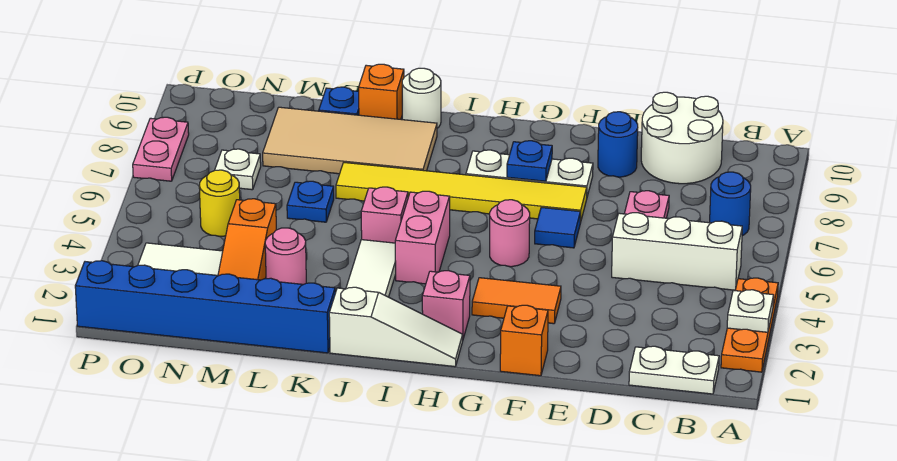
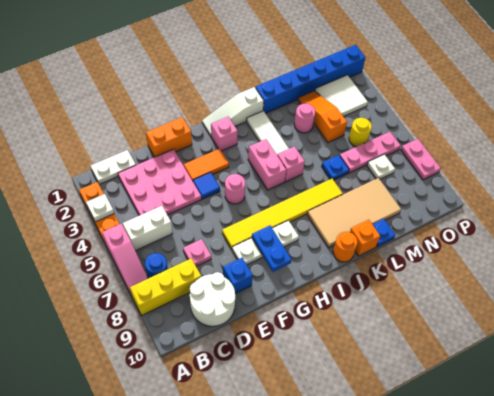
none -> pink slope A5:A7 level 1 top 5
none -> yellow brick A8:C8 level 1
white brick B5:D5 level 1 -> white brick B5:C5 level 1
none -> pink plate C2:E4 level 1
blue round brick E9 level 1 -> blue brick E9 level 1
orange brick F1 level 1 -> orange brick E1:F1 level 1
blue tile F6 level 1 -> blue tile F4 level 1
blue plate G8 level 2 -> blue plate G8:G9 level 2
white round brick J10 level 1 -> orange round brick J10 level 1
none -> pink plate M6:O6 level 1

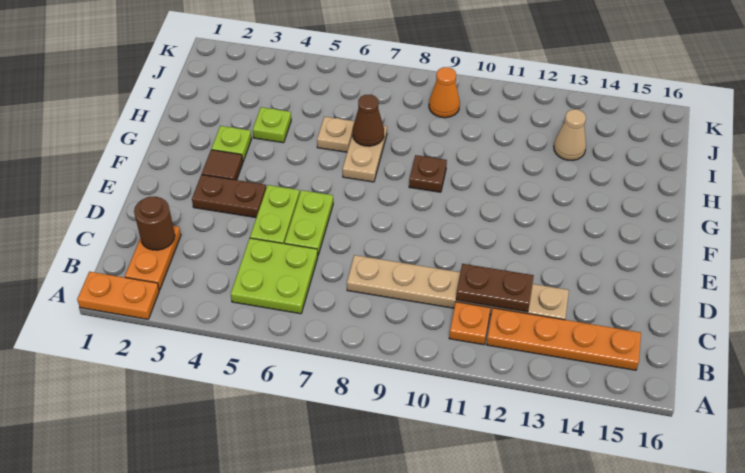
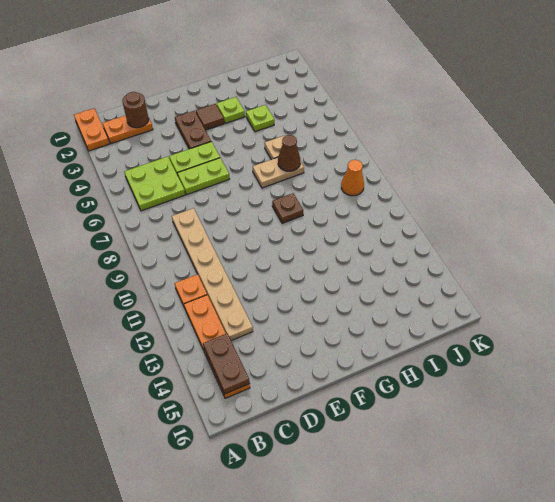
brown plate C11:C12 level 2 -> brown plate B14:B15 level 2
tan cone I13 level 1 -> none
#####
## DIRECTIONS FOR THIS TASK
Produce an exact copy of the lines from the line containing "none -> pink plate C2:E4 level 1" through the last line of the records, with no pictures and no other text.

## EXERCISE SOLUTION
none -> pink plate C2:E4 level 1
blue round brick E9 level 1 -> blue brick E9 level 1
orange brick F1 level 1 -> orange brick E1:F1 level 1
blue tile F6 level 1 -> blue tile F4 level 1
blue plate G8 level 2 -> blue plate G8:G9 level 2
white round brick J10 level 1 -> orange round brick J10 level 1
none -> pink plate M6:O6 level 1

brown plate C11:C12 level 2 -> brown plate B14:B15 level 2
tan cone I13 level 1 -> none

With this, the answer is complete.